■ **WHAT YOU SHOULD DO**
Since only the text is wanted, print every entry below exactly and omit the images.

────────────────

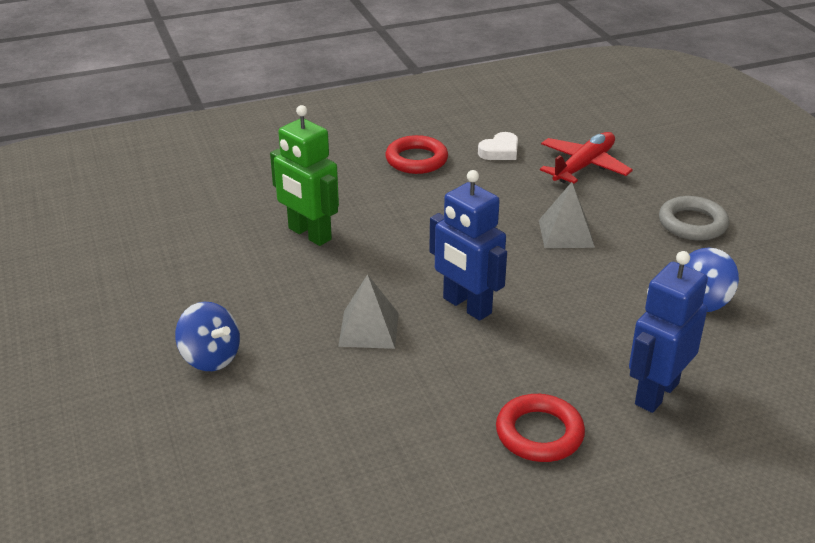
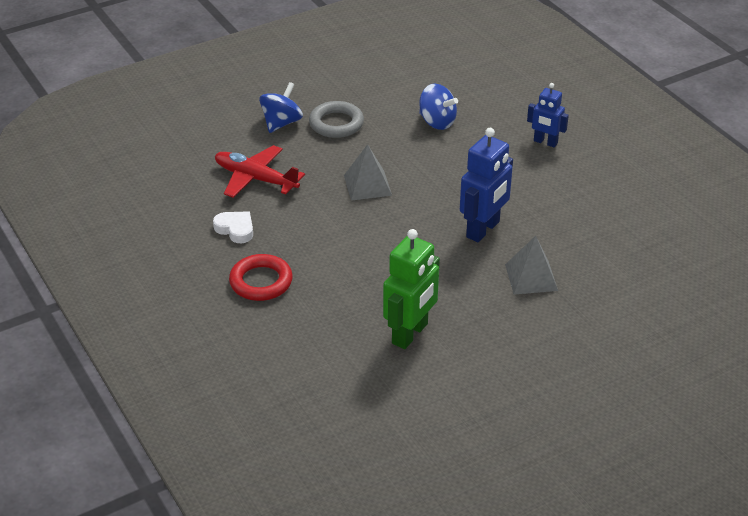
camera: 100 degrees left, 5 degrees up
(210, 357) = (601, 359): blue spinning top -> blue spinning top (281, 123)
(539, 433) = (605, 188): red ring -> none
(656, 393) = (545, 142): blue robot -> blue robot, size x0.62

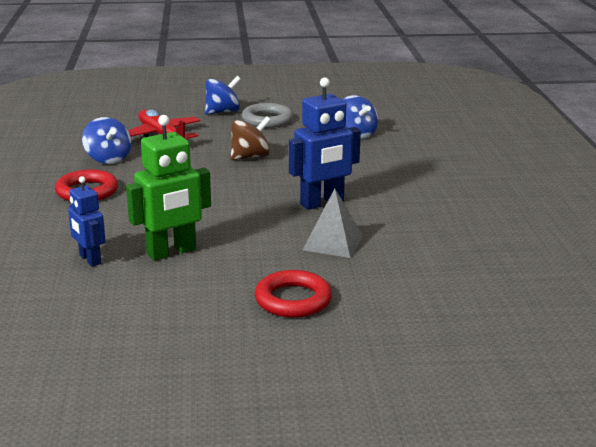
camera: 25 degrees right, 15 degrees down
(235, 229) = (108, 159): white heart -> blue spinning top
(367, 185) = (250, 157): grey pyramid -> brown spinning top
(545, 142) = (445, 163): blue robot -> blue robot (90, 259)
(552, 354) = (293, 300): none -> red ring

────────────────

■ **REPLY TO THE TASK**
camera: 100 degrees left, 5 degrees up
(210, 357) = (601, 359): blue spinning top -> blue spinning top (281, 123)
(539, 433) = (605, 188): red ring -> none
(656, 393) = (545, 142): blue robot -> blue robot, size x0.62

camera: 25 degrees right, 15 degrees down
(235, 229) = (108, 159): white heart -> blue spinning top
(367, 185) = (250, 157): grey pyramid -> brown spinning top
(545, 142) = (445, 163): blue robot -> blue robot (90, 259)
(552, 354) = (293, 300): none -> red ring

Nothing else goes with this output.